Start of Block

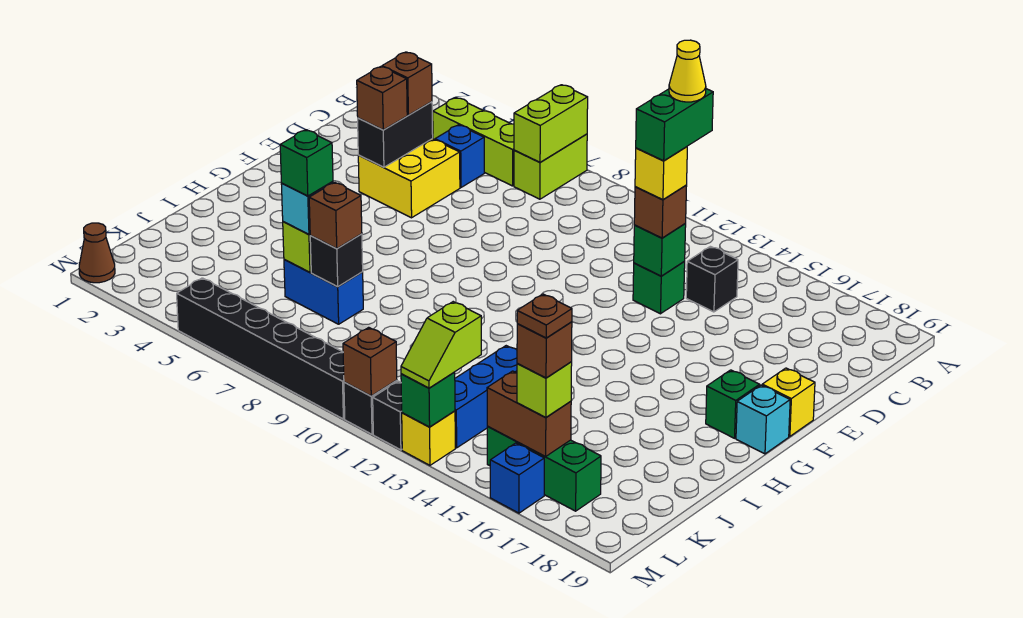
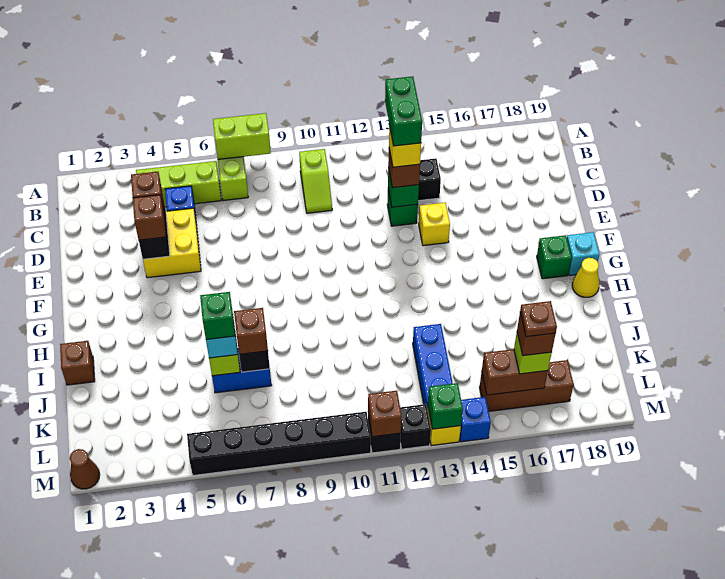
lime brick A7:B7 level 2 -> lime brick A7:A8 level 2
yellow cone C13 level 6 -> yellow cone H19 level 1
yellow brick F19 level 1 -> yellow brick E14 level 1
none -> brown brick I1 level 1
lime slope L13:M13 level 3 top L -> lime slope B10:C10 level 1 top B
green brick L15:L17 level 1 -> brown brick L15:L17 level 1
blue brick M16 level 1 -> blue brick M14 level 1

End of Block

Print, without any change, the line containing "yellow cone C13" and each line after it to the end of the material.

▶ Task answer
yellow cone C13 level 6 -> yellow cone H19 level 1
yellow brick F19 level 1 -> yellow brick E14 level 1
none -> brown brick I1 level 1
lime slope L13:M13 level 3 top L -> lime slope B10:C10 level 1 top B
green brick L15:L17 level 1 -> brown brick L15:L17 level 1
blue brick M16 level 1 -> blue brick M14 level 1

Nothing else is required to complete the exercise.